— WHAT YOU SHOULD DO —
Everything below from the line with "[(518,554),(509,557),(514,564),(527,561),(525,551),(518,554)]" through the line with "[(57,478),(45,498),(51,502),(63,482),(57,478)]" should be copied exactly, and nothing else; leave out the pictures.

— DATA TO USE —
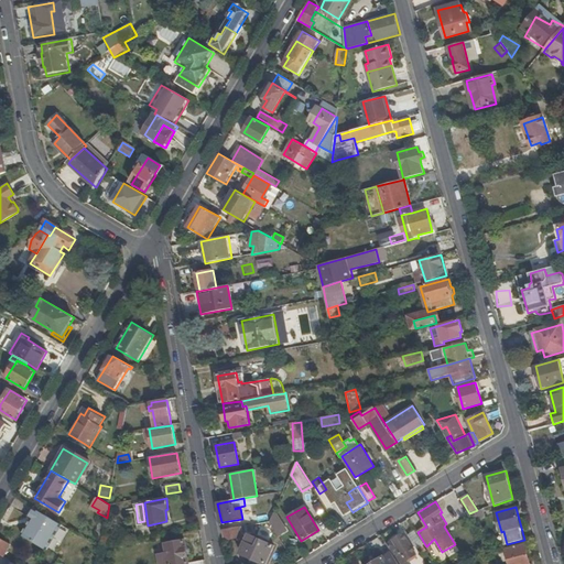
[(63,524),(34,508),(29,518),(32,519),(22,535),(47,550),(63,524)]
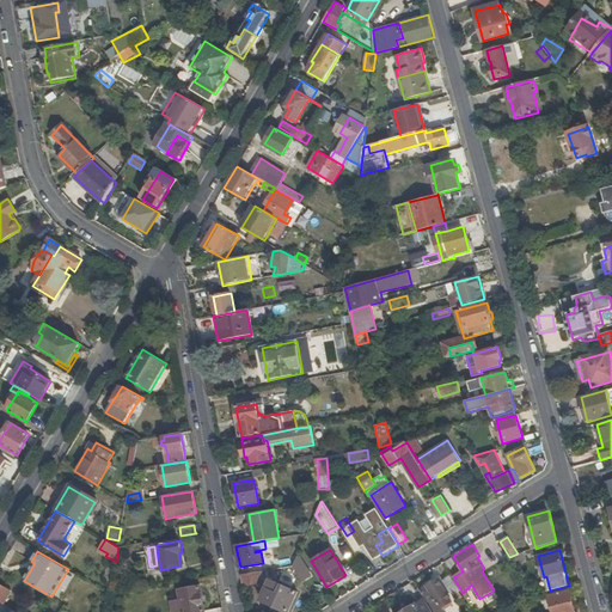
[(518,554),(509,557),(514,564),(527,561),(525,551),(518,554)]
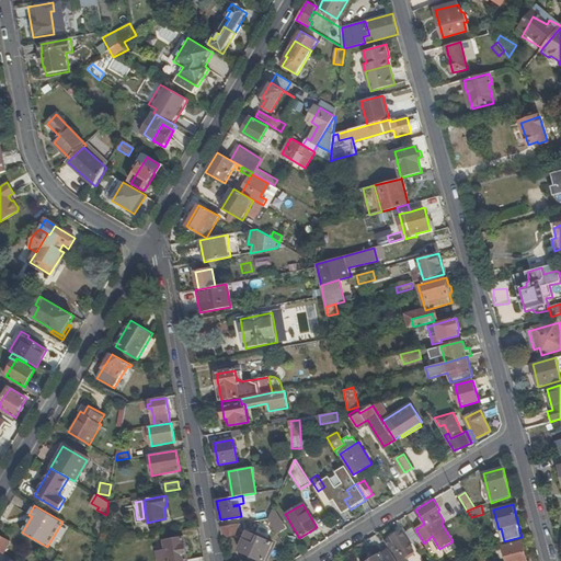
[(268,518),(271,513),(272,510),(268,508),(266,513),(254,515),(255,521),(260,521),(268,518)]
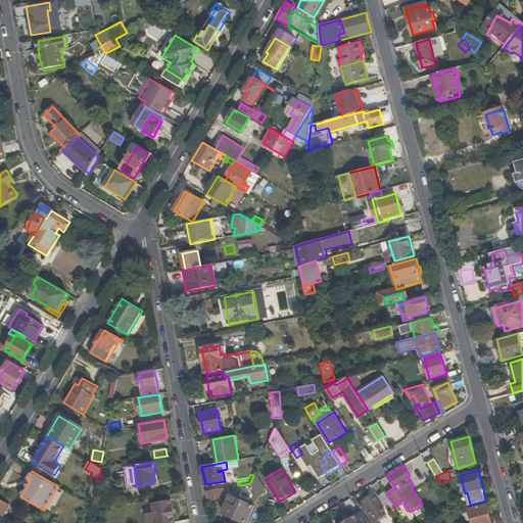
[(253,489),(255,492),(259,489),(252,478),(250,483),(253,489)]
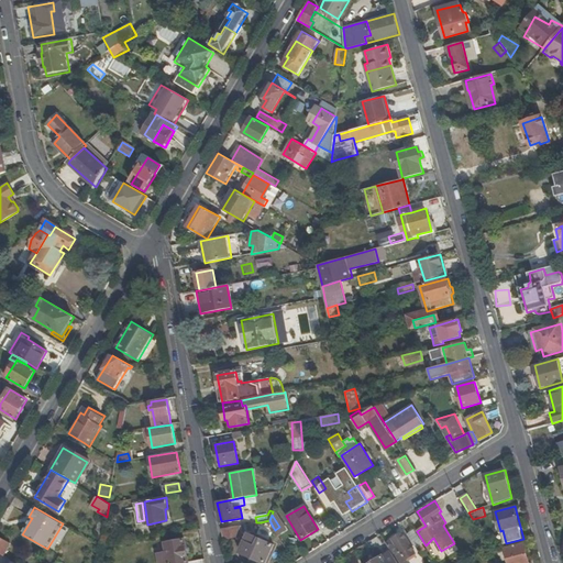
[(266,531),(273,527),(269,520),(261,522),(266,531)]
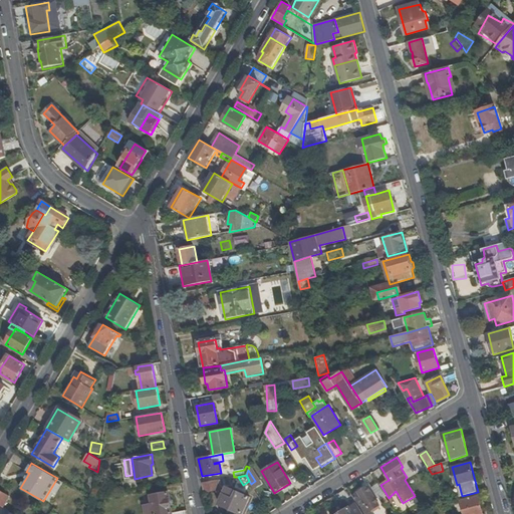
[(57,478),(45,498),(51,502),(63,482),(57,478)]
* * *
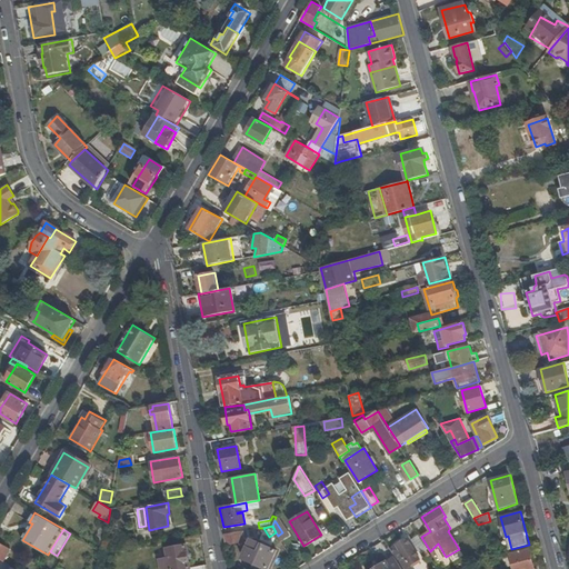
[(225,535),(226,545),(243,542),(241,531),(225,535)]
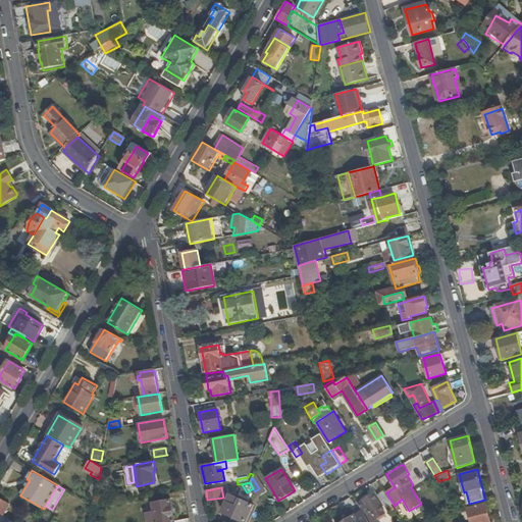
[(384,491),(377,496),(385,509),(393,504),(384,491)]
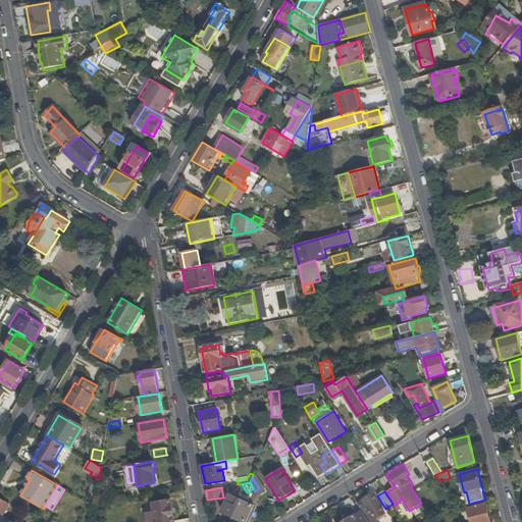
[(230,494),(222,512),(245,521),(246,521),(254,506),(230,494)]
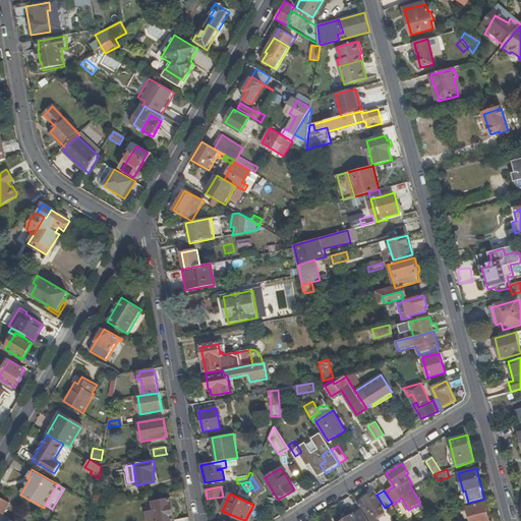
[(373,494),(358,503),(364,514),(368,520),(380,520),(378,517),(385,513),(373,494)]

— EXERCISE RESPONSE —
[(518,554),(509,557),(514,564),(527,561),(525,551),(518,554)]
[(268,518),(271,513),(272,510),(268,508),(266,513),(254,515),(255,521),(260,521),(268,518)]
[(253,489),(255,492),(259,489),(252,478),(250,483),(253,489)]
[(266,531),(273,527),(269,520),(261,522),(266,531)]
[(57,478),(45,498),(51,502),(63,482),(57,478)]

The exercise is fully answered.